WHAT YOU HAVE TO DO:
In the records below, the line with "R19: 22k (+3V3, GND) -> 22k (BUF, GND)" opens the range and the line with "D1: schottky BAT85" closes it; print that range exactly and nothing else.

+---+

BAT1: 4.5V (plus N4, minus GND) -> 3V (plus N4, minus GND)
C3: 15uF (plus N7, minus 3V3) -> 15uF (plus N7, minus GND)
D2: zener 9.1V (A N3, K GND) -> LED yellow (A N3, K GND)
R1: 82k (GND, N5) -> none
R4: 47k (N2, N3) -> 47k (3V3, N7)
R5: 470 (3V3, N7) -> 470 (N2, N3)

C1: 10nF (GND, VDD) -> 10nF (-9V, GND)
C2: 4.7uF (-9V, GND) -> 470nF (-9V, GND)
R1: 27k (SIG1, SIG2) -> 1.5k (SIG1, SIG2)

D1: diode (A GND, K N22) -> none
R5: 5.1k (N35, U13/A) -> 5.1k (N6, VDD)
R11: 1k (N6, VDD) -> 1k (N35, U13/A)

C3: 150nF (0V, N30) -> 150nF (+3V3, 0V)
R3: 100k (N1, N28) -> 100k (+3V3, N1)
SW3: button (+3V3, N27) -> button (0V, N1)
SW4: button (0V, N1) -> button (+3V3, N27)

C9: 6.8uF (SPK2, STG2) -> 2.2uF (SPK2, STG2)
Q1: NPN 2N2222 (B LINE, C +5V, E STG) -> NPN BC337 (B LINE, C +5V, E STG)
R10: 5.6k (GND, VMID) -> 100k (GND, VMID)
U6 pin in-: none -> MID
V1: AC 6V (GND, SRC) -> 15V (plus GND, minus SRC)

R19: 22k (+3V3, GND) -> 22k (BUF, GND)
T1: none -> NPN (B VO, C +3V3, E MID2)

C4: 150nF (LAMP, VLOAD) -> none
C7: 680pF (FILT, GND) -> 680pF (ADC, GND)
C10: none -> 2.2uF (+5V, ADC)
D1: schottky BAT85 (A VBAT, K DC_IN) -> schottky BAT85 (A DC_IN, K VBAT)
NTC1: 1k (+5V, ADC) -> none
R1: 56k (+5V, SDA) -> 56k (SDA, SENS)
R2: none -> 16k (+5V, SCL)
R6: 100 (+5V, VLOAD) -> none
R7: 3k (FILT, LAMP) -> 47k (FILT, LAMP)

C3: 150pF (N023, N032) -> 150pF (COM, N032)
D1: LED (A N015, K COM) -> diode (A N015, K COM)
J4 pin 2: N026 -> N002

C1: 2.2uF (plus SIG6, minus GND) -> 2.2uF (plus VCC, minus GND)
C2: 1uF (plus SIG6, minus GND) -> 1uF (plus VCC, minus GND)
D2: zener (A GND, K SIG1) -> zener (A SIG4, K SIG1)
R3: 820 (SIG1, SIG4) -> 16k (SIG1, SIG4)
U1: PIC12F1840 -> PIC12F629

+---+

EXERCISE RESULT:
R19: 22k (+3V3, GND) -> 22k (BUF, GND)
T1: none -> NPN (B VO, C +3V3, E MID2)

C4: 150nF (LAMP, VLOAD) -> none
C7: 680pF (FILT, GND) -> 680pF (ADC, GND)
C10: none -> 2.2uF (+5V, ADC)
D1: schottky BAT85 (A VBAT, K DC_IN) -> schottky BAT85 (A DC_IN, K VBAT)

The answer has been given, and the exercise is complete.